• [What you need to do]
Omit the pictures, please, and give each record below again exactly.

╭─ Data provided

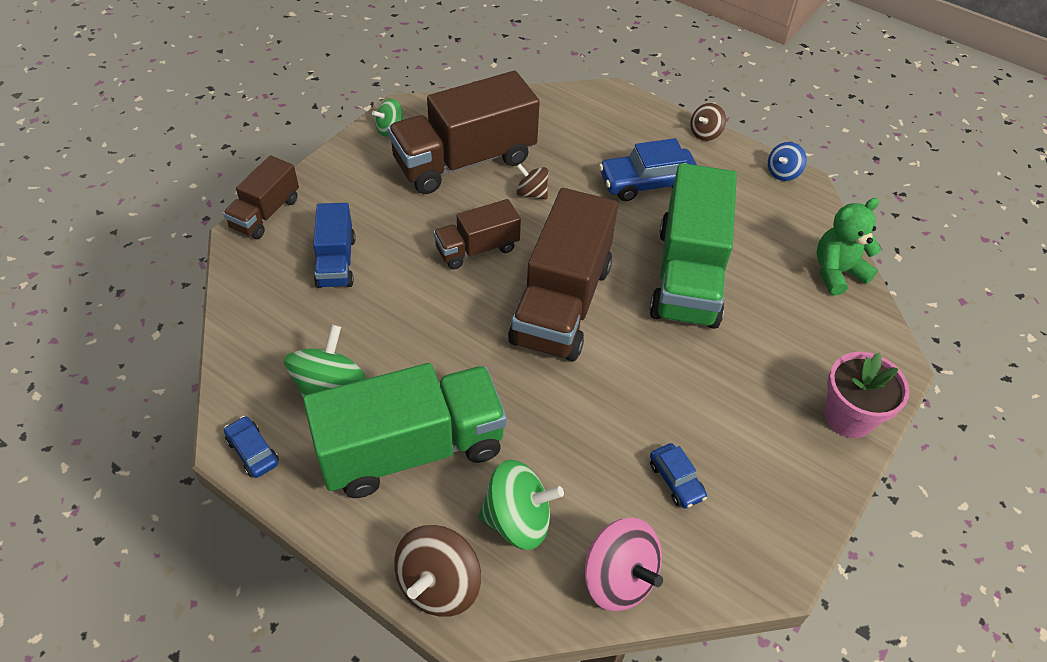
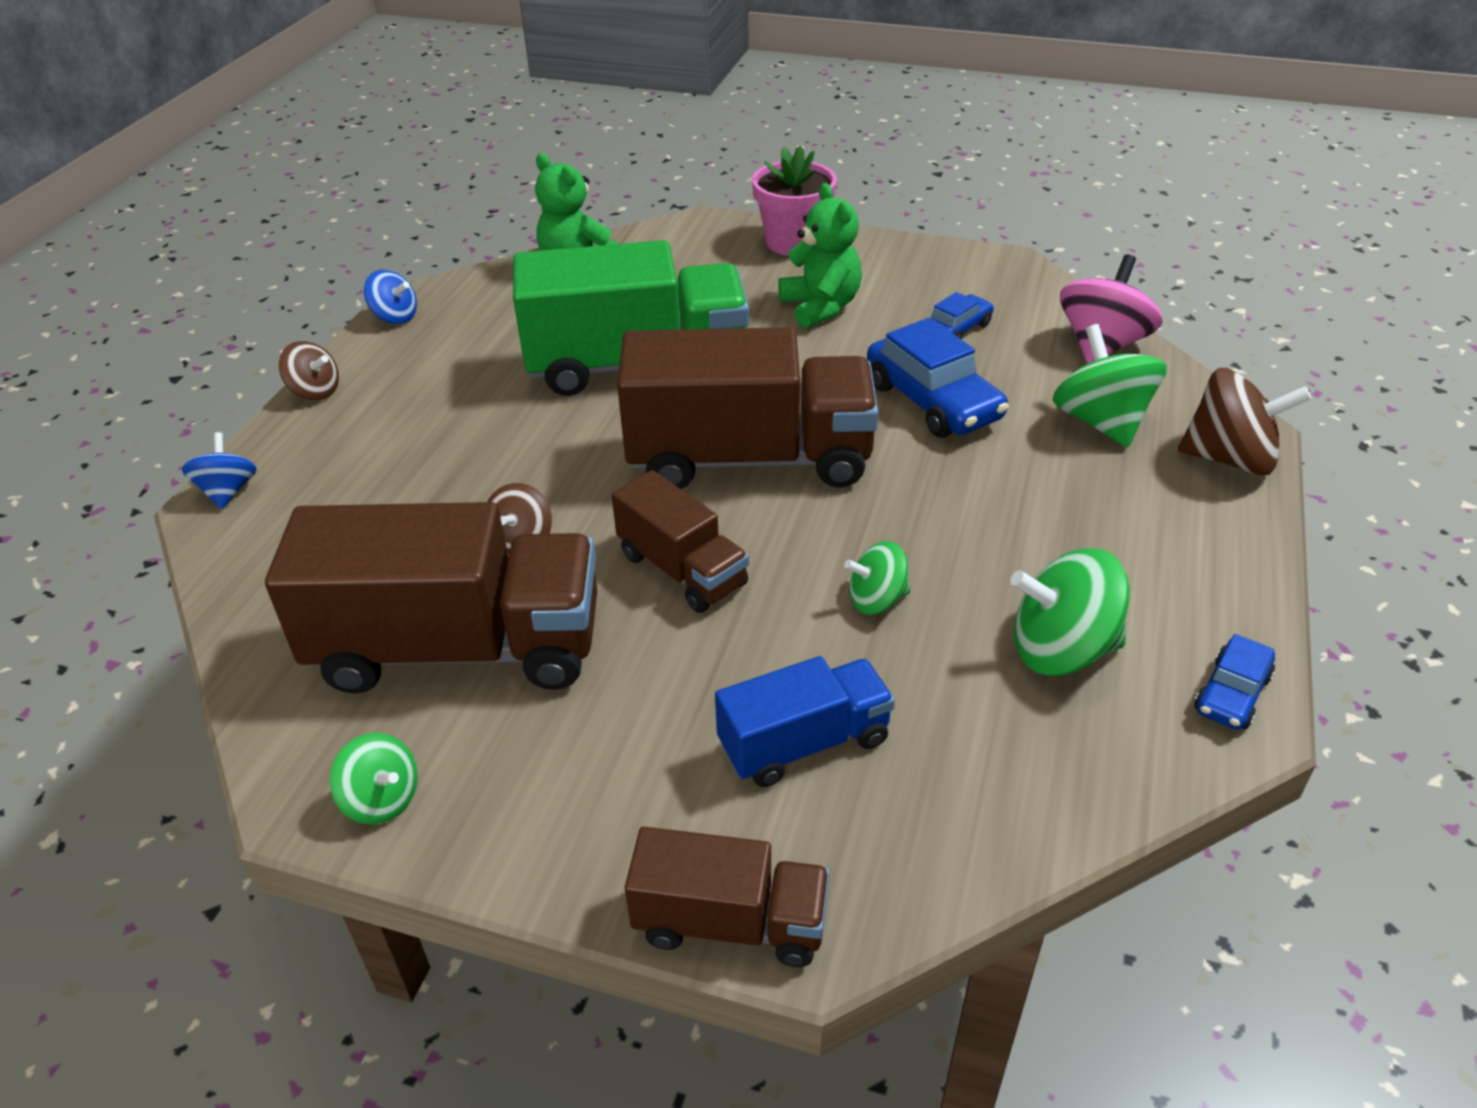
camera: 105 degrees left, 10 degrees down
(411, 321) = (876, 599): none -> green spinning top
(411, 449) = (1086, 532): green truck -> none
(465, 161) = (458, 648): brown truck -> brown truck turned 45 degrees counterclockwise
(621, 98) = (228, 491): none -> blue spinning top
(647, 183) = (454, 427): blue car -> blue car (933, 401)
(735, 400) = (821, 307): none -> green teddy bear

╰─

• [Written response]
camera: 105 degrees left, 10 degrees down
(411, 321) = (876, 599): none -> green spinning top
(411, 449) = (1086, 532): green truck -> none
(465, 161) = (458, 648): brown truck -> brown truck turned 45 degrees counterclockwise
(621, 98) = (228, 491): none -> blue spinning top
(647, 183) = (454, 427): blue car -> blue car (933, 401)
(735, 400) = (821, 307): none -> green teddy bear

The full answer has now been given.